#### PROBLEM STATEMENT
None of the pictures should be copied, though every line of the listing must be printed exactly.

#### DATASET EXTRACT
--- START ---
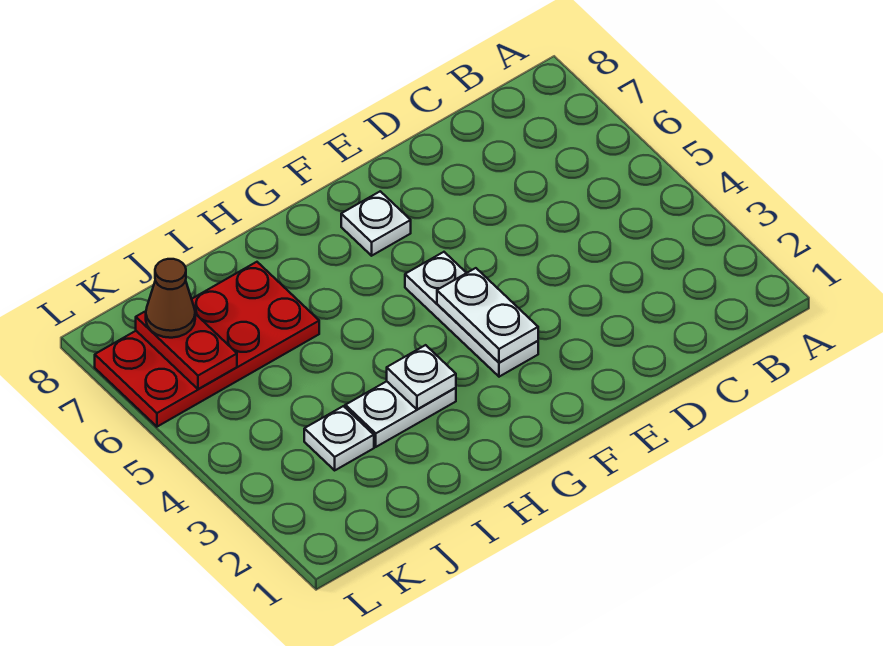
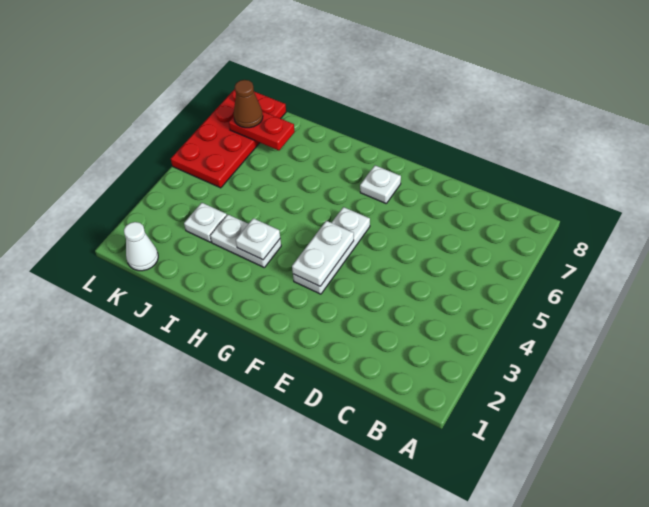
red plate I6:L7 level 1 -> red plate K5:L8 level 1
none -> white cone K1 level 1
red plate K6:K7 level 2 -> red plate J7:K7 level 2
--- END ---
#### ANSWER TO THE EXERCISE
red plate I6:L7 level 1 -> red plate K5:L8 level 1
none -> white cone K1 level 1
red plate K6:K7 level 2 -> red plate J7:K7 level 2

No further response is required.